##### Data under study #####
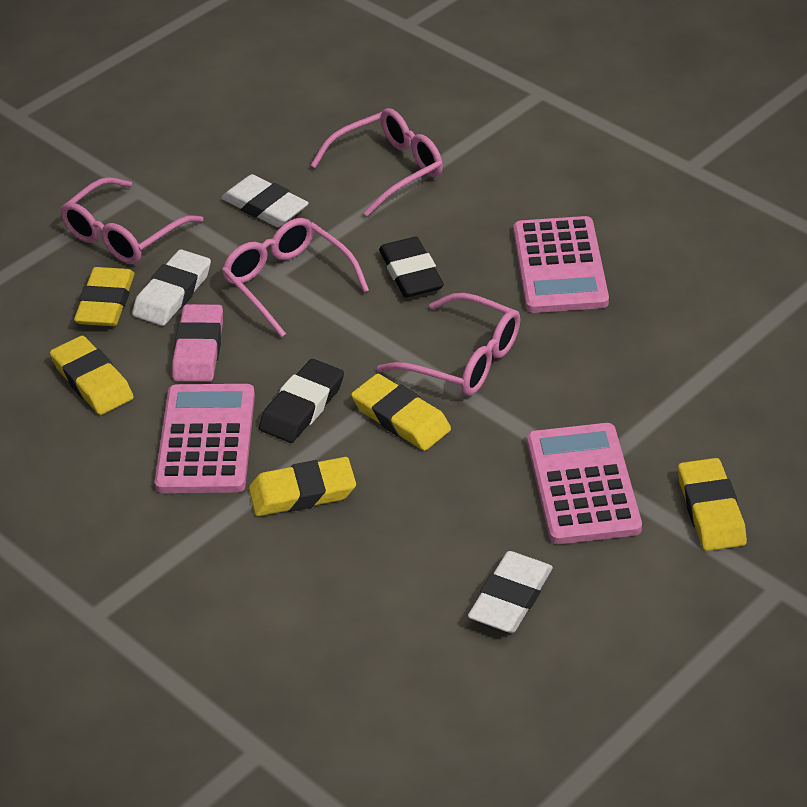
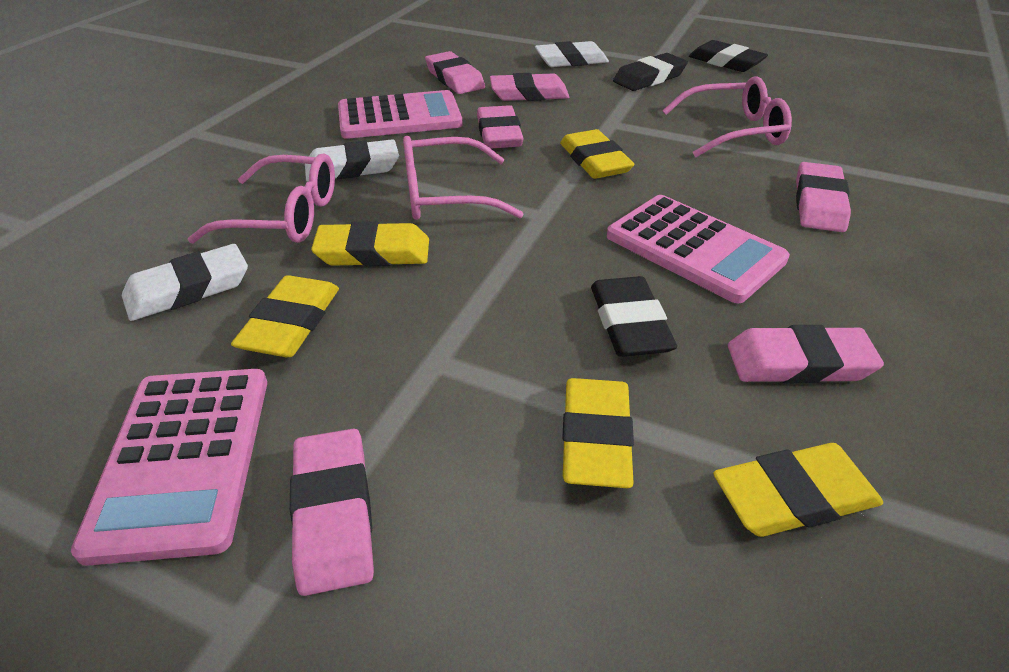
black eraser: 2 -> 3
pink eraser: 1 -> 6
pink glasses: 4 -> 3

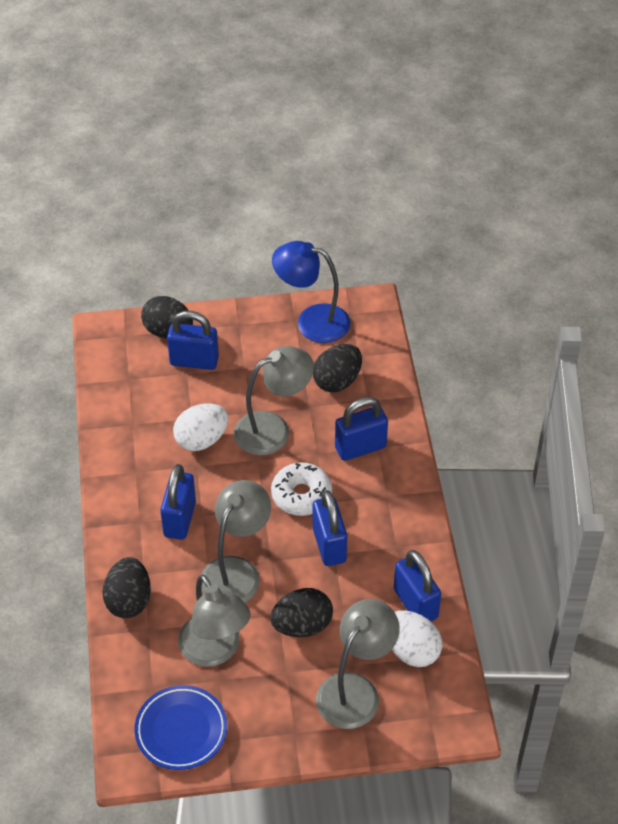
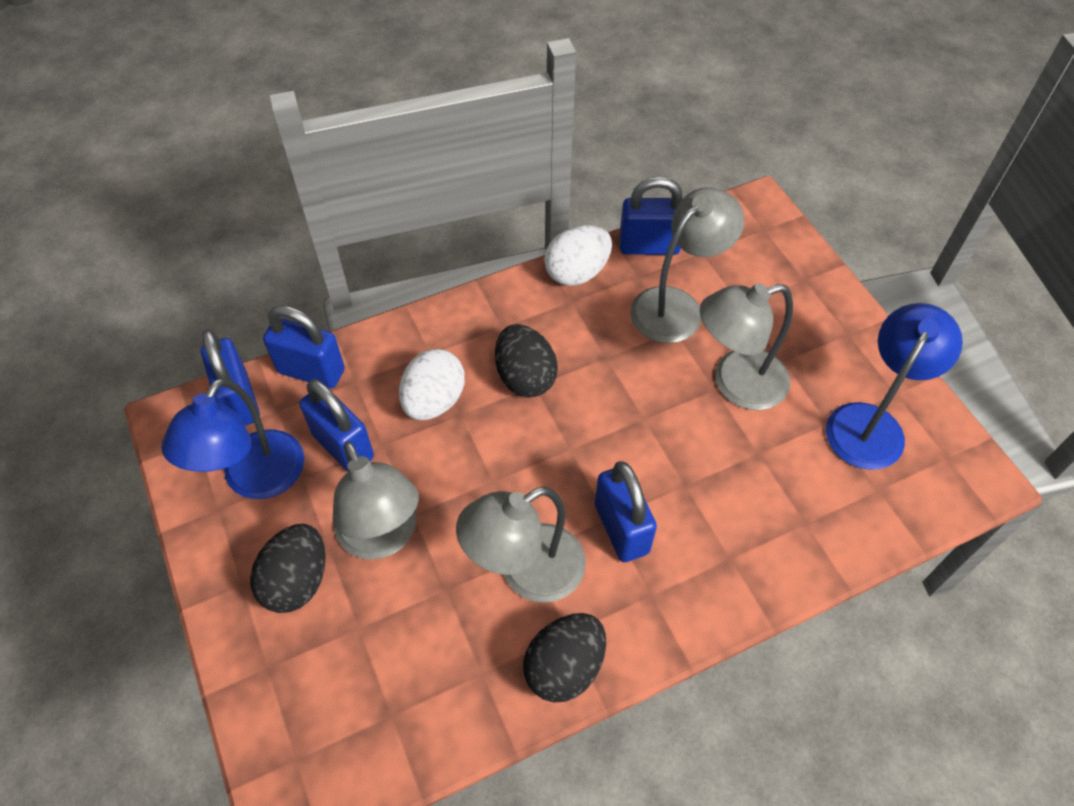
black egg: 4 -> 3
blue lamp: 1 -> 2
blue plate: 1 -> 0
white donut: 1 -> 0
#####
_Work instructions_
Repeat all entries exactly. Skip the pictures.

_Answer to this problem_
black eraser: 2 -> 3
pink eraser: 1 -> 6
pink glasses: 4 -> 3

black egg: 4 -> 3
blue lamp: 1 -> 2
blue plate: 1 -> 0
white donut: 1 -> 0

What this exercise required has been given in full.